** Entries shown **
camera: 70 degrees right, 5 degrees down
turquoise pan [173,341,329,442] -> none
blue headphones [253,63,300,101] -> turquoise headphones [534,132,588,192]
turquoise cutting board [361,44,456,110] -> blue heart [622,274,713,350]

---

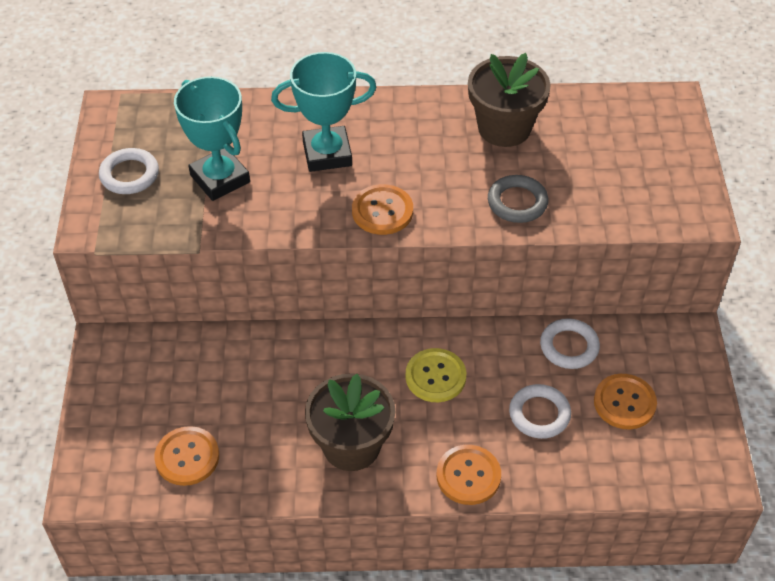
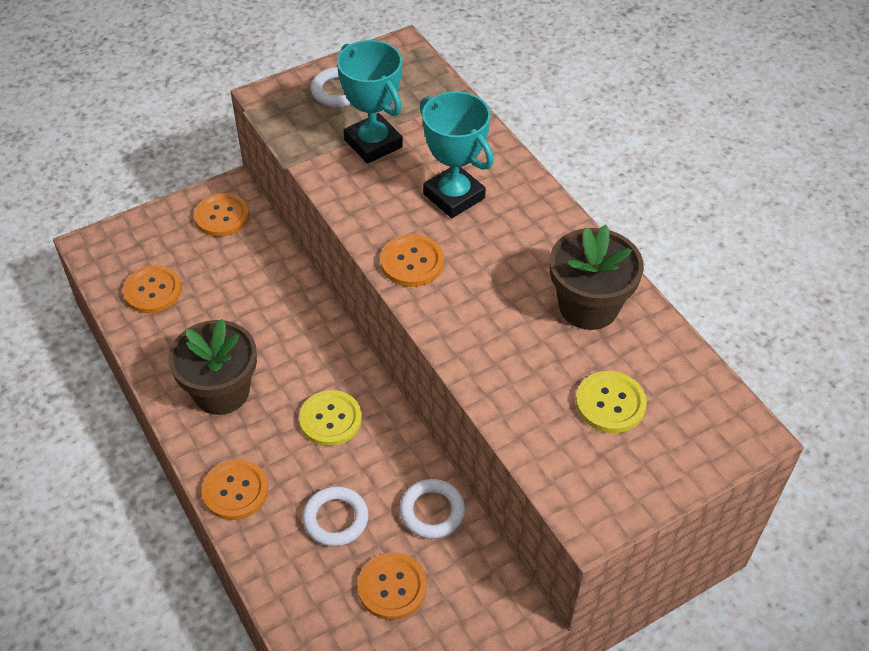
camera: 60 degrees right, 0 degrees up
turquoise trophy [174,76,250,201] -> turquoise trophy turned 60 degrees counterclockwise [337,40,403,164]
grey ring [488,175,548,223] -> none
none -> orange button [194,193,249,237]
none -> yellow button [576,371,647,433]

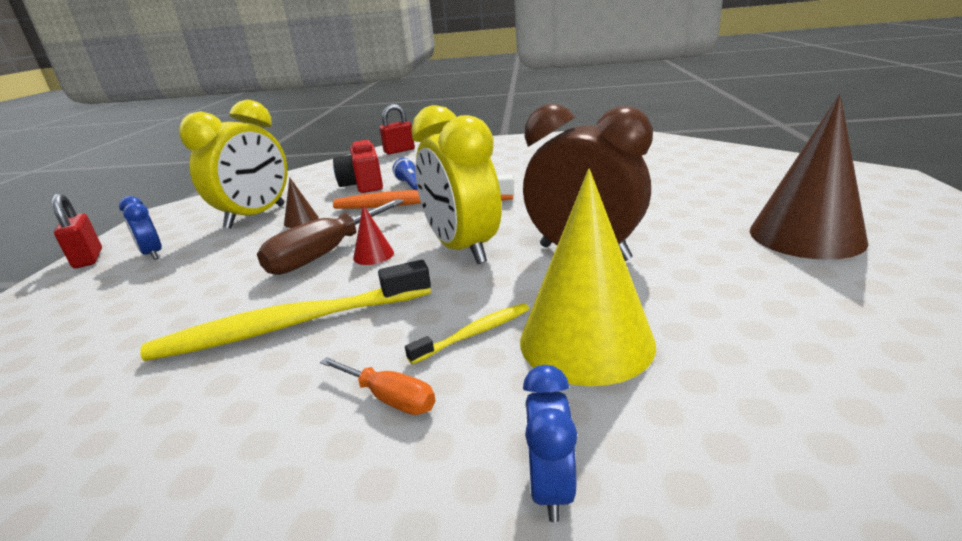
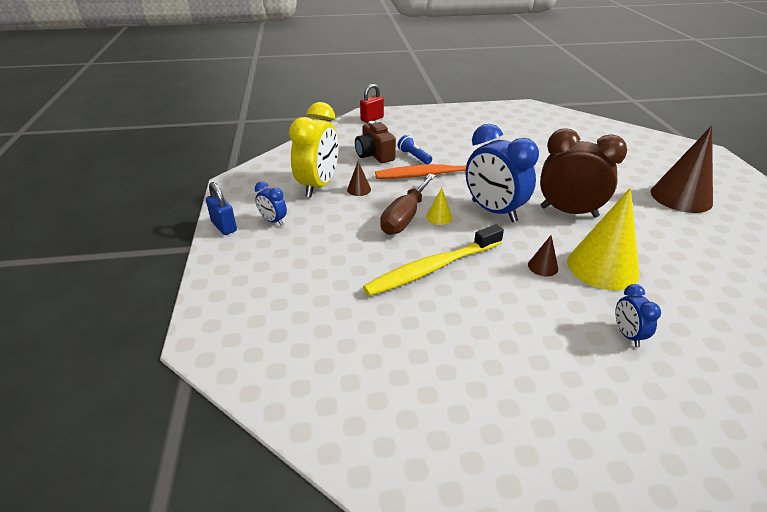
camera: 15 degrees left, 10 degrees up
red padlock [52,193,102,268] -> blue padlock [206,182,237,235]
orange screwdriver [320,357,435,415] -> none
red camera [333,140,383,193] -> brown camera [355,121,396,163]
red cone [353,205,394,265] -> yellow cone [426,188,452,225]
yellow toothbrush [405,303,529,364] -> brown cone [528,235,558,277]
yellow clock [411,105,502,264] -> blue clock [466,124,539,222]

* * *

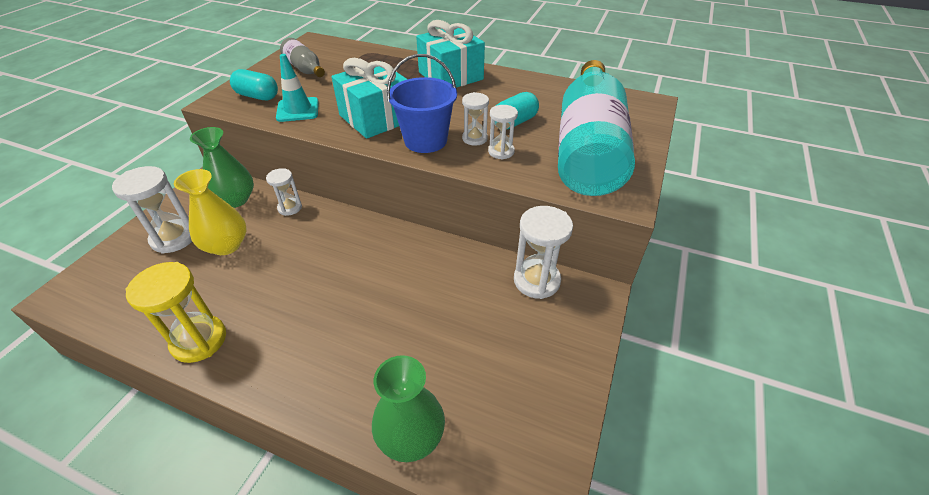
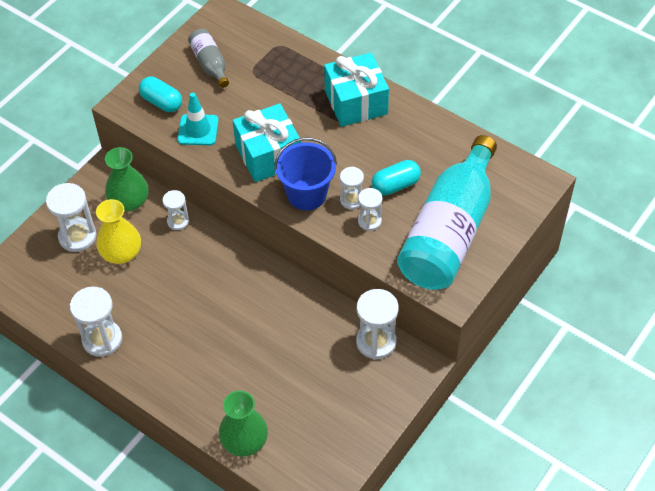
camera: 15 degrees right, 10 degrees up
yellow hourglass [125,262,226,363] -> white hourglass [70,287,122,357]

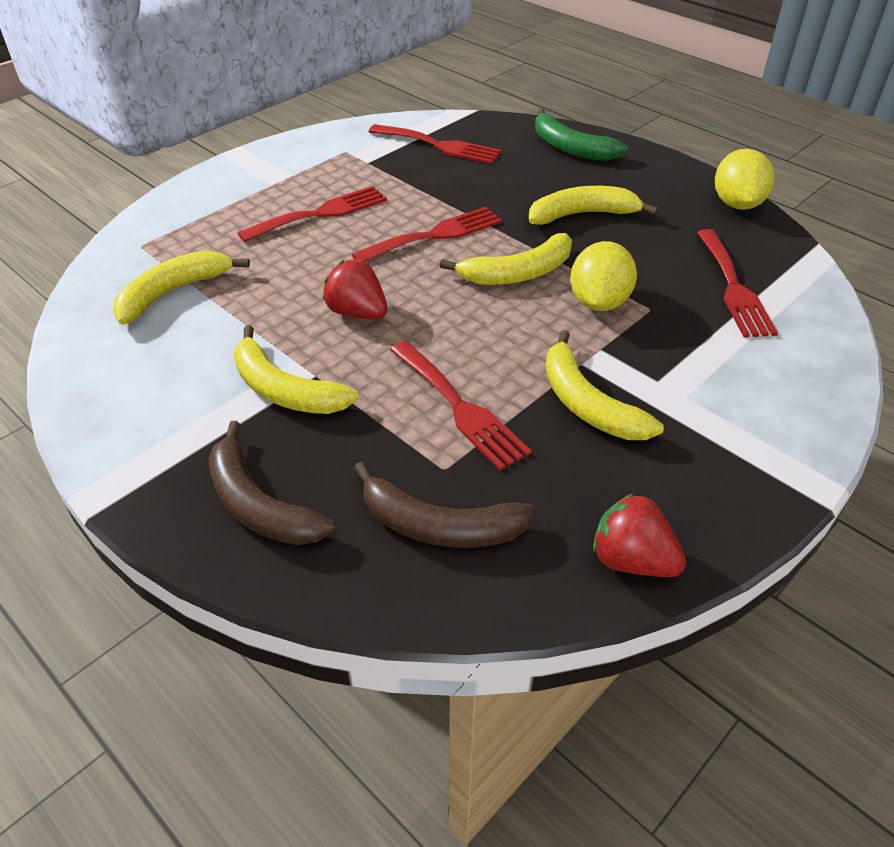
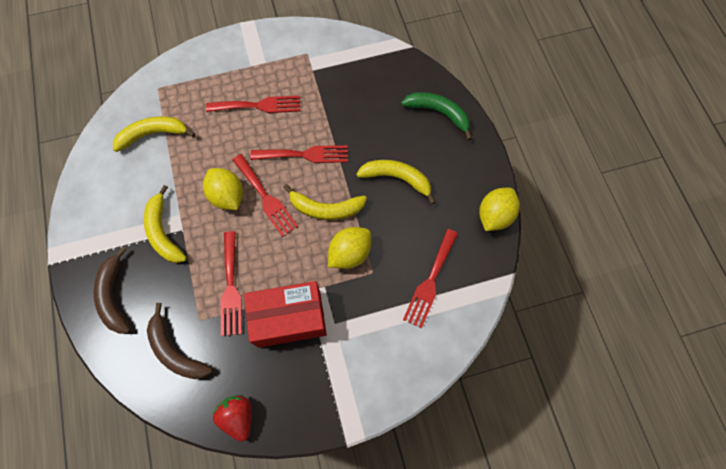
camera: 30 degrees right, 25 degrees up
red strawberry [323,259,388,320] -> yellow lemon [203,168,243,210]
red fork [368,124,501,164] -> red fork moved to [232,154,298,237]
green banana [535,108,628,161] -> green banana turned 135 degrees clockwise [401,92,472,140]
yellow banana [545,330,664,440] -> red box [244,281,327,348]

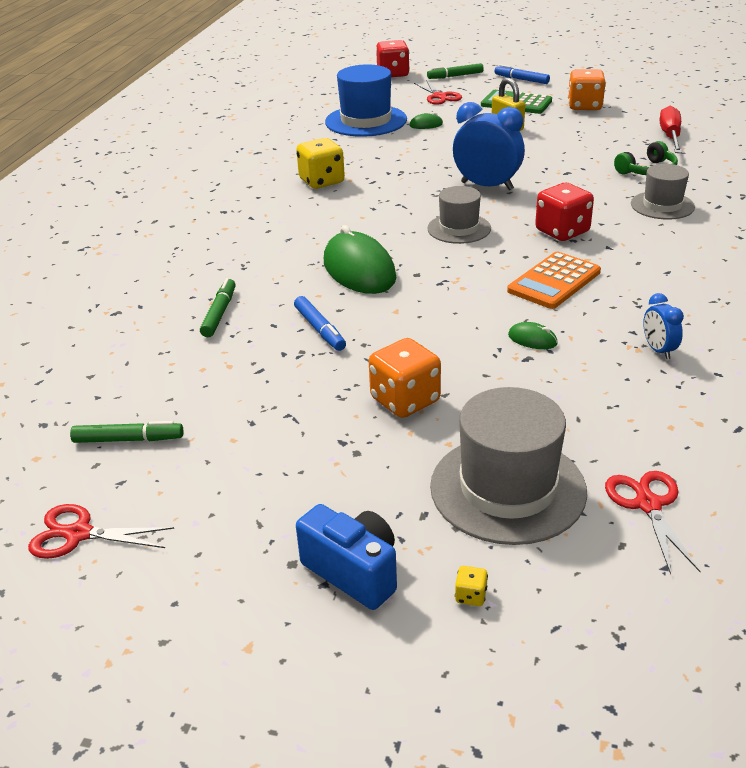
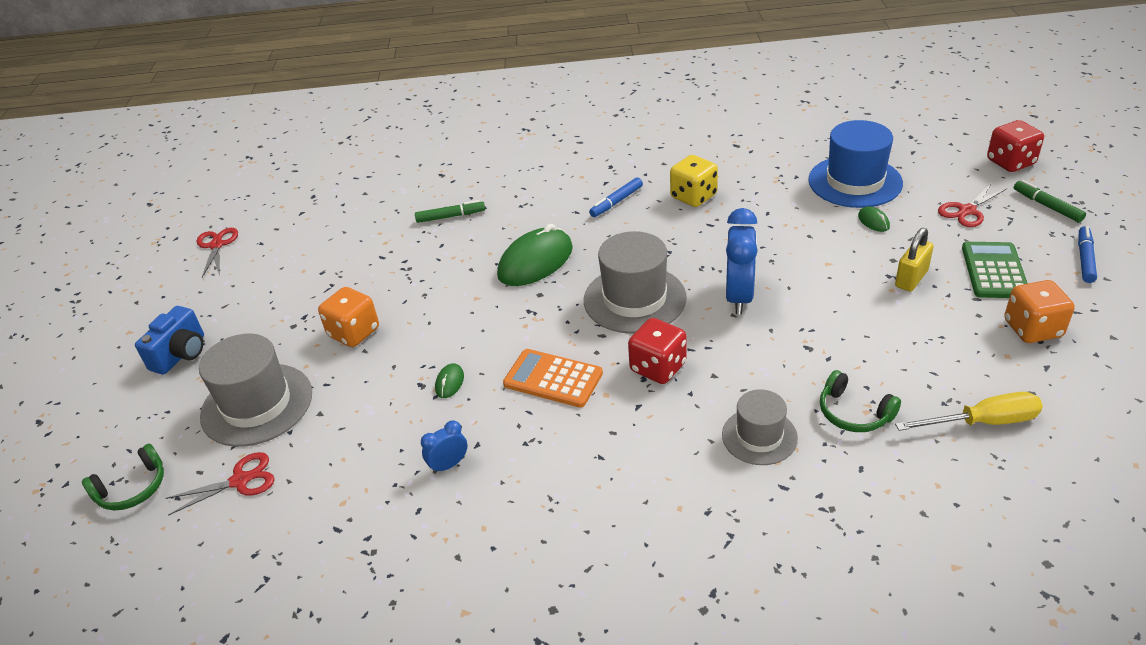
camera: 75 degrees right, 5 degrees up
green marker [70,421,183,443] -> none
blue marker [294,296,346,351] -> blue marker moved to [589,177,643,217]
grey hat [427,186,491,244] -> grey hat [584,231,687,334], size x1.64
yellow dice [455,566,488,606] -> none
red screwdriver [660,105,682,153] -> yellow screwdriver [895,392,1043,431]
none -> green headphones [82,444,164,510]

** Task directions **
Everything from the line with "camera: 70 degrees right, 5 degrees down" through the line with "turquoise cutting board" in the listing above must be retyped exactly, with nothing added.

** Exercise response **
camera: 70 degrees right, 5 degrees down
turquoise pan [173,341,329,442] -> none
blue headphones [253,63,300,101] -> turquoise headphones [534,132,588,192]
turquoise cutting board [361,44,456,110] -> blue heart [622,274,713,350]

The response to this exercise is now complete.